begin Dataset extract
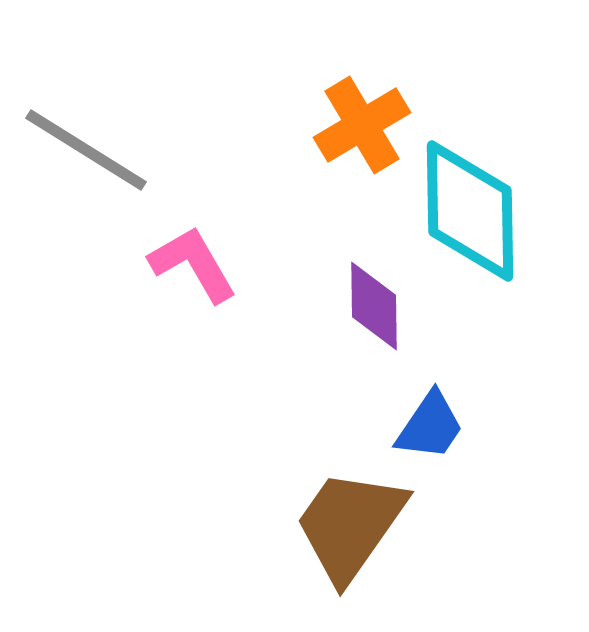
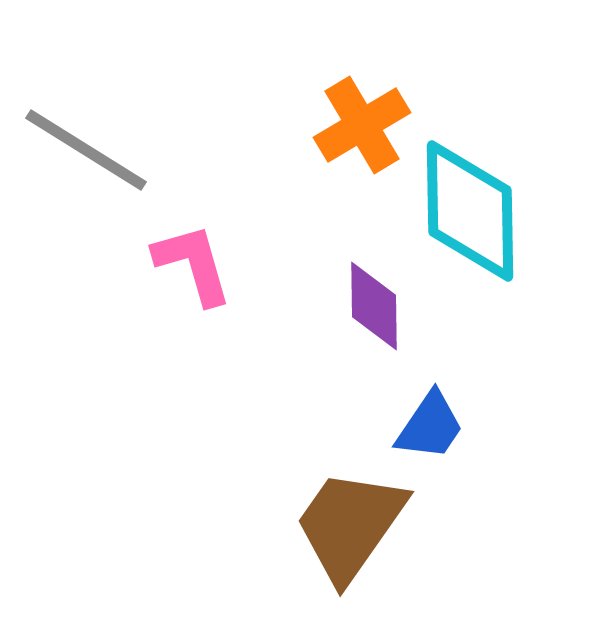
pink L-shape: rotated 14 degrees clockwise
end Dataset extract
begin Dataset extract
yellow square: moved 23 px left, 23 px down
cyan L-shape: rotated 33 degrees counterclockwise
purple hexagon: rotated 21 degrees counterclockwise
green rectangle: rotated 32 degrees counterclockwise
end Dataset extract
begin Dataset extract
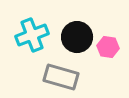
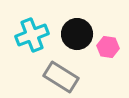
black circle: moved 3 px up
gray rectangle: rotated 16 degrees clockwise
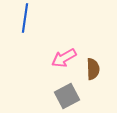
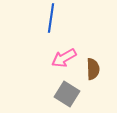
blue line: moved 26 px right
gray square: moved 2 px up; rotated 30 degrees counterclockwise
end Dataset extract
Format the listing's lines from the one containing "yellow square: moved 23 px left, 23 px down" through the one containing "green rectangle: rotated", inclusive, as a Markdown table with the columns Number and Line, leaving out any blank lines.

Solution.
| Number | Line |
|---|---|
| 1 | yellow square: moved 23 px left, 23 px down |
| 2 | cyan L-shape: rotated 33 degrees counterclockwise |
| 3 | purple hexagon: rotated 21 degrees counterclockwise |
| 4 | green rectangle: rotated 32 degrees counterclockwise |